=== Begin Enclosure ===
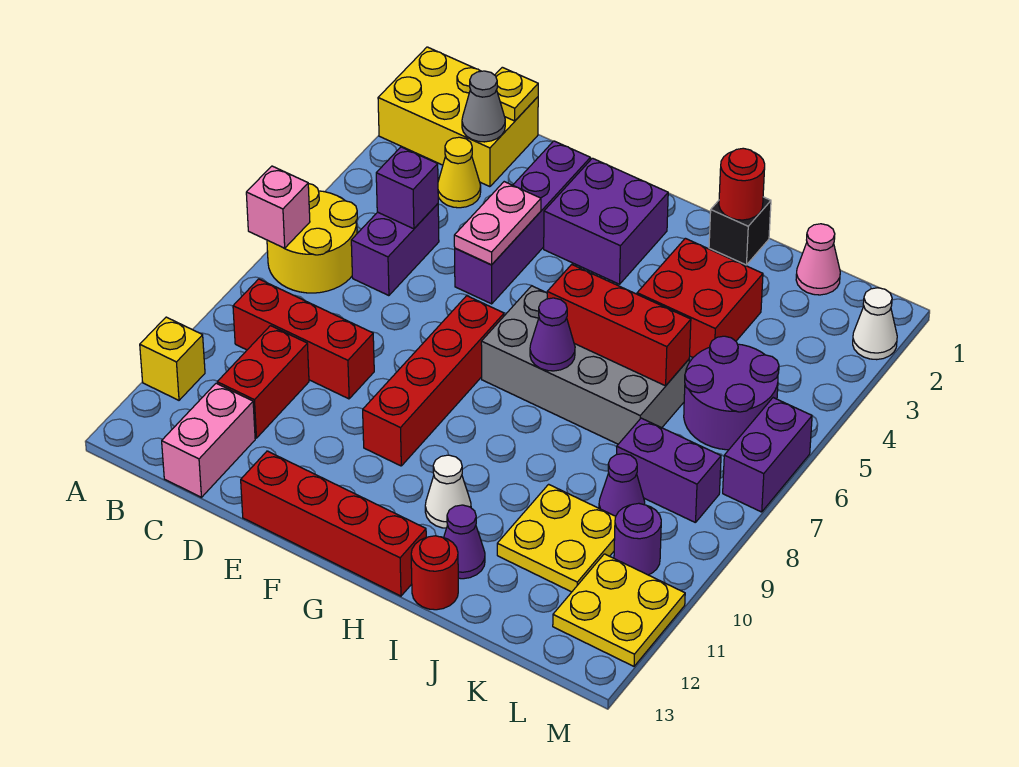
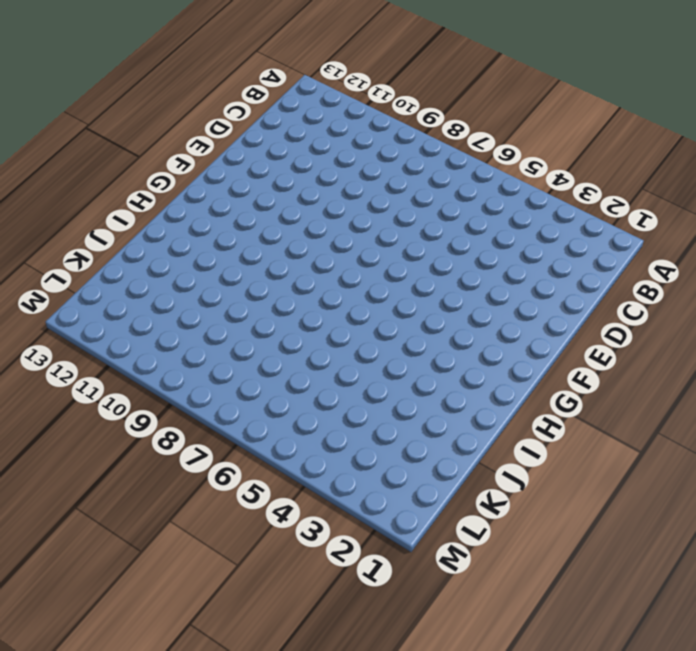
none -> yellow brick A1:C2 level 1
none -> yellow round brick A6:B7 level 1
none -> yellow brick A11 level 1
none -> red brick B9:D9 level 1

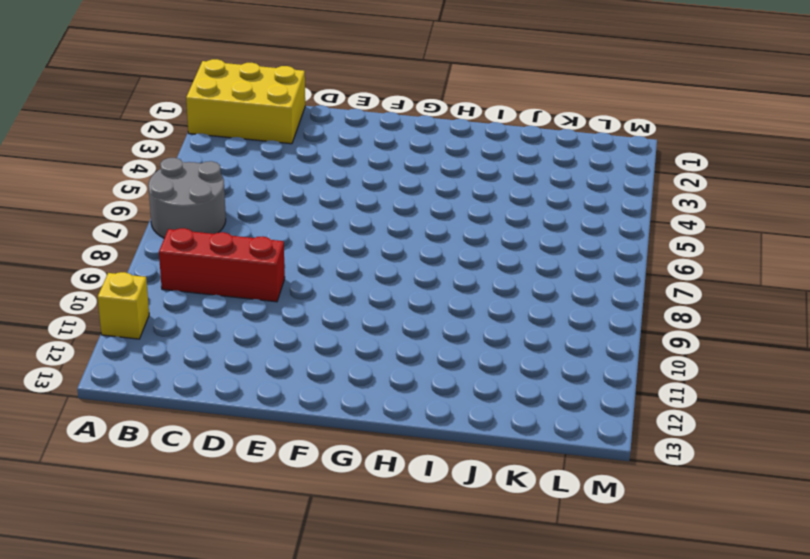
grey round brick A6:B7 level 1 -> yellow round brick A6:B7 level 1
none -> yellow cone C3 level 1
none -> purple brick C5:C6 level 1
none -> red brick C10:C11 level 1
none -> pink brick C12:C13 level 1

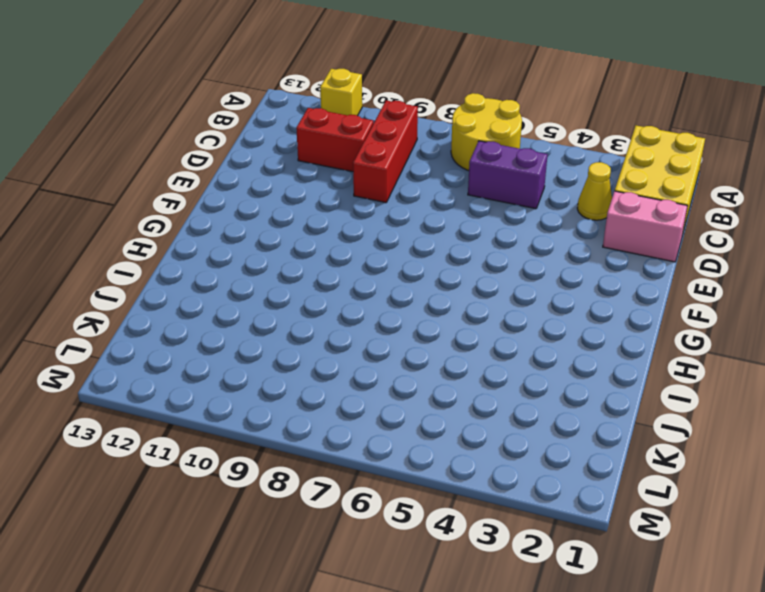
pink brick D1:D2 level 1 -> pink brick C12:C13 level 1
none -> purple brick E2:E5 level 1
none -> red brick E13:H13 level 1
none -> purple brick F2:G3 level 1
none -> red brick F7:F10 level 1

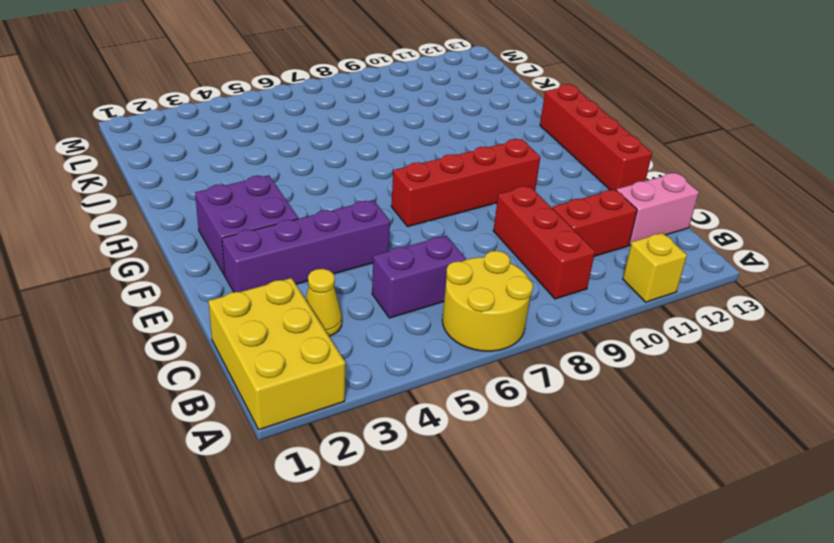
none -> grey brick G6:J7 level 1
none -> white cone H11 level 1
none -> black brick I1 level 1
none -> red brick I3:J4 level 1

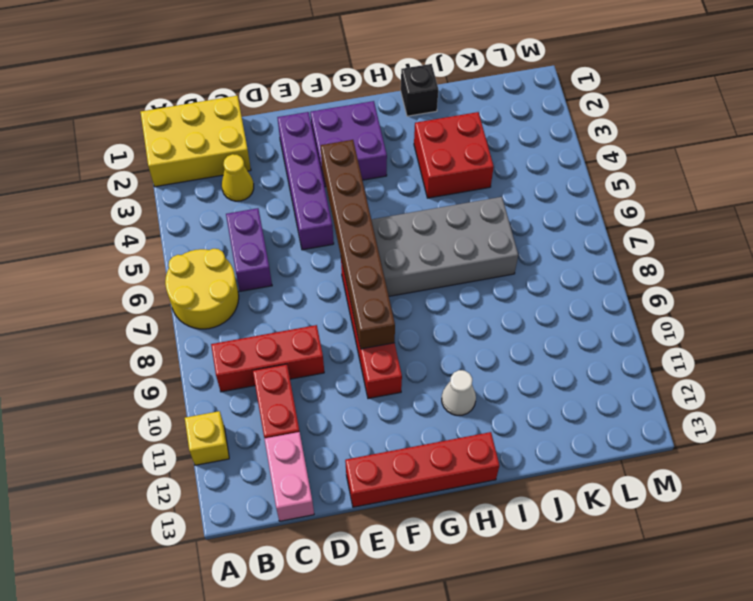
brown brick F4:F9 level 2 -> none
none -> purple cone I12 level 1
none -> red round brick I13 level 1
none -> yellow plate J10:K11 level 1
none -> pink cone K1 level 1

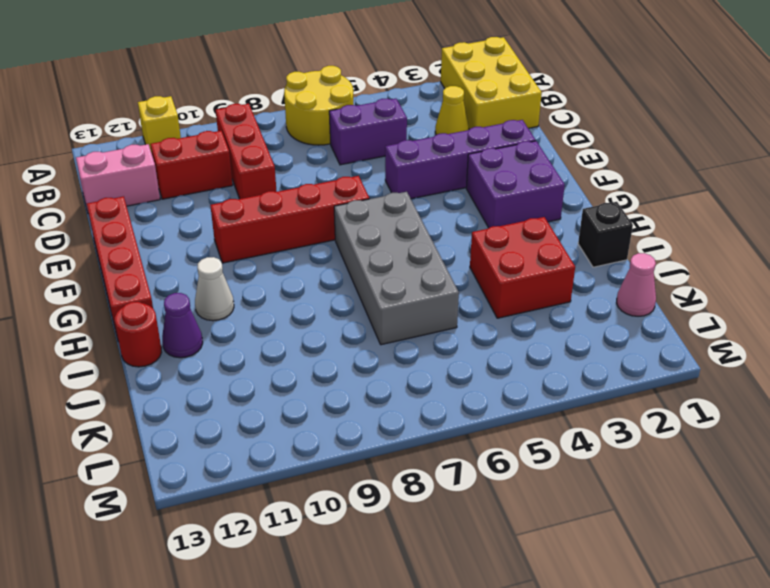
none -> yellow plate J10:K11 level 1
none -> purple round brick K5:L6 level 1
none -> purple brick K8:L8 level 1
none -> purple cone K9 level 1

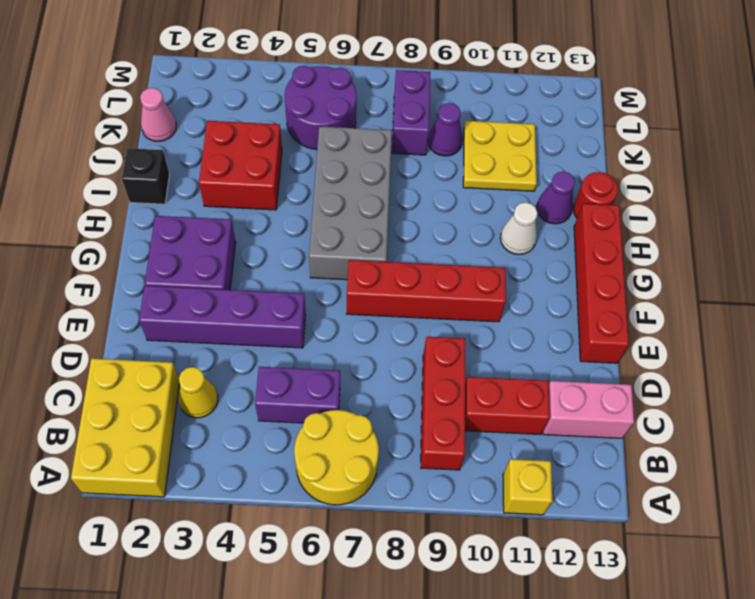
none -> purple round brick L10 level 1
none -> yellow plate L11:M12 level 1
none -> white cone M2 level 1
none -> purple brick M6:M7 level 1

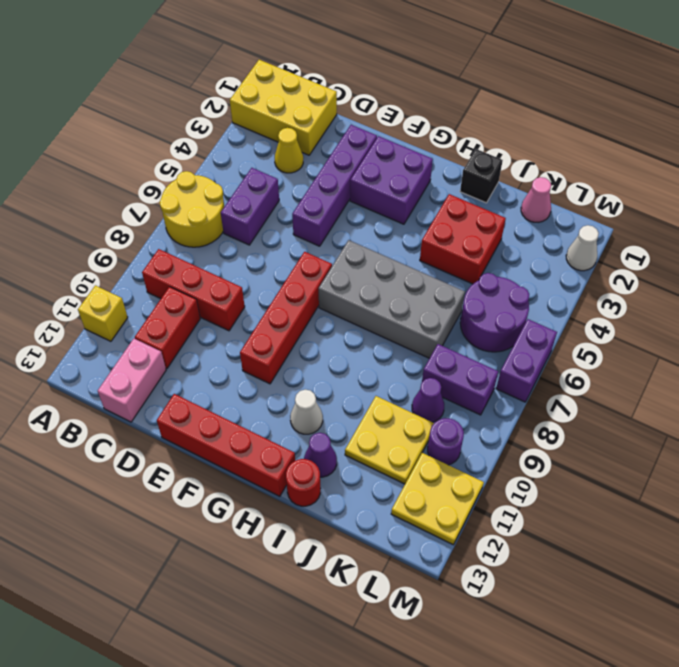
none -> pink brick A7 level 2
none -> yellow plate C1 level 2
none -> grey cone C2 level 2
none -> purple brick C5 level 2

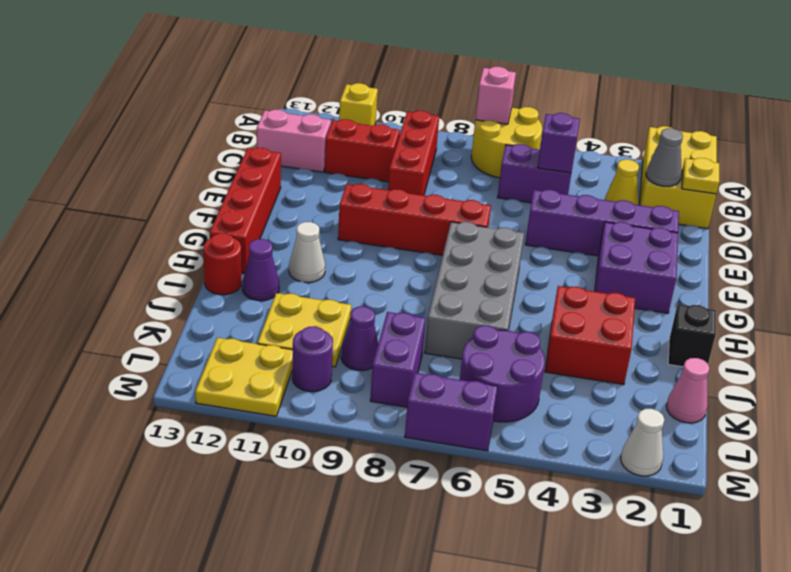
none -> pink plate E4:E5 level 2
none -> red brick H6:J6 level 2
none -> purple cone H7 level 2
none -> red round brick I1 level 2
=== End Enclosure ===
**Problem to solve:**
Transcribe each entry above without alteration, but keep the pictures out.

**Exercise solution:**
none -> yellow brick A1:C2 level 1
none -> yellow round brick A6:B7 level 1
none -> yellow brick A11 level 1
none -> red brick B9:D9 level 1

grey round brick A6:B7 level 1 -> yellow round brick A6:B7 level 1
none -> yellow cone C3 level 1
none -> purple brick C5:C6 level 1
none -> red brick C10:C11 level 1
none -> pink brick C12:C13 level 1

pink brick D1:D2 level 1 -> pink brick C12:C13 level 1
none -> purple brick E2:E5 level 1
none -> red brick E13:H13 level 1
none -> purple brick F2:G3 level 1
none -> red brick F7:F10 level 1

none -> grey brick G6:J7 level 1
none -> white cone H11 level 1
none -> black brick I1 level 1
none -> red brick I3:J4 level 1

brown brick F4:F9 level 2 -> none
none -> purple cone I12 level 1
none -> red round brick I13 level 1
none -> yellow plate J10:K11 level 1
none -> pink cone K1 level 1

none -> yellow plate J10:K11 level 1
none -> purple round brick K5:L6 level 1
none -> purple brick K8:L8 level 1
none -> purple cone K9 level 1

none -> purple round brick L10 level 1
none -> yellow plate L11:M12 level 1
none -> white cone M2 level 1
none -> purple brick M6:M7 level 1

none -> pink brick A7 level 2
none -> yellow plate C1 level 2
none -> grey cone C2 level 2
none -> purple brick C5 level 2

none -> pink plate E4:E5 level 2
none -> red brick H6:J6 level 2
none -> purple cone H7 level 2
none -> red round brick I1 level 2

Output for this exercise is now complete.